Exercise aim -
Please repeat exactly the lines below from the one containing "black arrow: rotated" down to the one containing "orange diamond: rotated 12 degrees clockwise", both included, and nothing else.

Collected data

=-=-=-=-=

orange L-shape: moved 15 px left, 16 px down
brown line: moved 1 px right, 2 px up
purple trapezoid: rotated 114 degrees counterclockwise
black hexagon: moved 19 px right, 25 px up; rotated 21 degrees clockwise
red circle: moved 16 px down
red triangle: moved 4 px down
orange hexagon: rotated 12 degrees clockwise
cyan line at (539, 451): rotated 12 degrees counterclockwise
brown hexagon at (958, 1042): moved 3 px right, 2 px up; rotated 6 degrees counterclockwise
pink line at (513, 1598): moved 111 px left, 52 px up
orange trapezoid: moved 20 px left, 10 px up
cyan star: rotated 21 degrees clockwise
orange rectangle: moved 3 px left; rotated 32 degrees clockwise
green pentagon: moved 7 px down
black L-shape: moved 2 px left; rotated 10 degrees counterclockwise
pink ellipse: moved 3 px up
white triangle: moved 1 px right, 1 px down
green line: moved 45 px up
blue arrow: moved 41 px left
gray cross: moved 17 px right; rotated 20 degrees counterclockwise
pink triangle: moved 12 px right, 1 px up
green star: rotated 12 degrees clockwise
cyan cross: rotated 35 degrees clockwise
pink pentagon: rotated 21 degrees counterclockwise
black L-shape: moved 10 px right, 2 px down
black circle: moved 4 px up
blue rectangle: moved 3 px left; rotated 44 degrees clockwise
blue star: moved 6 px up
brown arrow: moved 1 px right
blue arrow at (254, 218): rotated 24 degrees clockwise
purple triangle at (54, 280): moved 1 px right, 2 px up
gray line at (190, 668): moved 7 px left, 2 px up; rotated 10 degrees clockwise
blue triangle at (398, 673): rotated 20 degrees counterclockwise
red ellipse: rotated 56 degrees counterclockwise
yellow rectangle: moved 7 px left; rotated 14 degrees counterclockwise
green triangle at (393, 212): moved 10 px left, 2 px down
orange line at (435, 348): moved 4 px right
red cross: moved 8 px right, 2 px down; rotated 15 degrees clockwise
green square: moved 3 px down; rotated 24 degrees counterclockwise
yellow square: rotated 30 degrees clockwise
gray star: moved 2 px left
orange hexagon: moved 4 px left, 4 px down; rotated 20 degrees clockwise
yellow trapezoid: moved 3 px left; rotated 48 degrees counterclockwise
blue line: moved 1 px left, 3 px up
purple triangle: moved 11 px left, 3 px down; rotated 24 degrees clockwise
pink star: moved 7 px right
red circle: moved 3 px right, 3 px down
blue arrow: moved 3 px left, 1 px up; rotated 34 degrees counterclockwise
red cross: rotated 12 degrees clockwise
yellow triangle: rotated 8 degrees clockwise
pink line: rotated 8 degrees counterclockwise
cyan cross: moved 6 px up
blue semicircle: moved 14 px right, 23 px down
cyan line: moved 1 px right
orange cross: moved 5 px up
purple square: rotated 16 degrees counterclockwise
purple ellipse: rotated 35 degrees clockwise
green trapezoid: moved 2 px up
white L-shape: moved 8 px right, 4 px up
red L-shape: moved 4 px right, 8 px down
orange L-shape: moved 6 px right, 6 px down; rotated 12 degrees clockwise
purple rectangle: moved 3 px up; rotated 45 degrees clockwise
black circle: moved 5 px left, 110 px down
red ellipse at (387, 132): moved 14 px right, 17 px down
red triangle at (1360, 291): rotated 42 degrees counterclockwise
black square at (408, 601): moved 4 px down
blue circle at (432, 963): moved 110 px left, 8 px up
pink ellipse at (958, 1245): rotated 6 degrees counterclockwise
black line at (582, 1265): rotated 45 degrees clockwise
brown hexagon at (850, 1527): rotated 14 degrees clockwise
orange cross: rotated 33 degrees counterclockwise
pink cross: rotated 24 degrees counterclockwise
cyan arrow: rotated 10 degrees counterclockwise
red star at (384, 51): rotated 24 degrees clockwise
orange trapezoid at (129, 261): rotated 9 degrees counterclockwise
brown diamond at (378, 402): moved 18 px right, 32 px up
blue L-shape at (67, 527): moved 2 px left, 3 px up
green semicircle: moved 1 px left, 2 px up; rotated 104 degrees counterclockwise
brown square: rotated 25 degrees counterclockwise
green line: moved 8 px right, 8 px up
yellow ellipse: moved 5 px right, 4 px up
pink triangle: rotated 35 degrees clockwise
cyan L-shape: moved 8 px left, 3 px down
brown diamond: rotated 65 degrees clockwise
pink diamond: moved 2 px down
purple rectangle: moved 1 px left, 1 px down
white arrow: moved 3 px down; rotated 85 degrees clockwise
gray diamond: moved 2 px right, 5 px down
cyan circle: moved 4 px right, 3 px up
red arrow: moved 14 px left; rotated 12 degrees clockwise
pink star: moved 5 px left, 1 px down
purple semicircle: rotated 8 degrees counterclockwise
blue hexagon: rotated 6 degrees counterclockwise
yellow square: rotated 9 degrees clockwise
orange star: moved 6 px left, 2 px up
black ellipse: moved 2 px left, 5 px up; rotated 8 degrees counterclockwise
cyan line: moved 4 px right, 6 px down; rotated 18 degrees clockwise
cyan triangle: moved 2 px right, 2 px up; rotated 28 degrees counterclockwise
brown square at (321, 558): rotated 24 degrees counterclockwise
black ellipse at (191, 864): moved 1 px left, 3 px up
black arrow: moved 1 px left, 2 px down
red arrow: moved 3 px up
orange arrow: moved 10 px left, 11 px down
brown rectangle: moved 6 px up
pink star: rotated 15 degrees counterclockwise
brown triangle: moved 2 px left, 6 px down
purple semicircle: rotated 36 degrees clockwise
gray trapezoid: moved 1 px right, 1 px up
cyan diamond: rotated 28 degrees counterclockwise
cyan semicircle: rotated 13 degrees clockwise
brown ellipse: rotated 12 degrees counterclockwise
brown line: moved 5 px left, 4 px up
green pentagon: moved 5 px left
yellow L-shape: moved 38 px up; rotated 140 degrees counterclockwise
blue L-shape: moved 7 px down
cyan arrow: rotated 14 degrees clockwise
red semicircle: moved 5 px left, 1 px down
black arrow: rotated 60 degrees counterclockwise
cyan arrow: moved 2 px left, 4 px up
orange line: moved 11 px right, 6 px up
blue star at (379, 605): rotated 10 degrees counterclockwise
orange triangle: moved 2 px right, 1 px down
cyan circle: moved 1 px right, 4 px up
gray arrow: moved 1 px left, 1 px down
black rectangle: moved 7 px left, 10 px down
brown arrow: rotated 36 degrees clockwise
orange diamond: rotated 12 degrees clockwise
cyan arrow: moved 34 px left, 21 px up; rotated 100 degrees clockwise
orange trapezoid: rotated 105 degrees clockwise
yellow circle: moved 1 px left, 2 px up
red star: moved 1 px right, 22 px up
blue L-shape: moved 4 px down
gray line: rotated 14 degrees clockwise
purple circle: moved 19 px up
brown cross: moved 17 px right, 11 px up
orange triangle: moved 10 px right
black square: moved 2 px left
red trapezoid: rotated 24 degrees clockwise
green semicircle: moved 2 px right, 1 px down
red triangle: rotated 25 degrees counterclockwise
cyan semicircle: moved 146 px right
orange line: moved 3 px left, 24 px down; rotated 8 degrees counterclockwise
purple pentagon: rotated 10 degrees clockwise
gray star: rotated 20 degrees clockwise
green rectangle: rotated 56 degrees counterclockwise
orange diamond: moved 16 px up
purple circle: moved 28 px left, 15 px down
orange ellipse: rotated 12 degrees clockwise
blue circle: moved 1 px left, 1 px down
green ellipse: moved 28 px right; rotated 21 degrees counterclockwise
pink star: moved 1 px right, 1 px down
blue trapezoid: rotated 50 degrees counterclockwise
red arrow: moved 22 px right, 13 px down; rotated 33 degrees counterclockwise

=-=-=-=-=

Output of the task -
black arrow: rotated 60 degrees counterclockwise
cyan arrow: moved 2 px left, 4 px up
orange line: moved 11 px right, 6 px up
blue star at (379, 605): rotated 10 degrees counterclockwise
orange triangle: moved 2 px right, 1 px down
cyan circle: moved 1 px right, 4 px up
gray arrow: moved 1 px left, 1 px down
black rectangle: moved 7 px left, 10 px down
brown arrow: rotated 36 degrees clockwise
orange diamond: rotated 12 degrees clockwise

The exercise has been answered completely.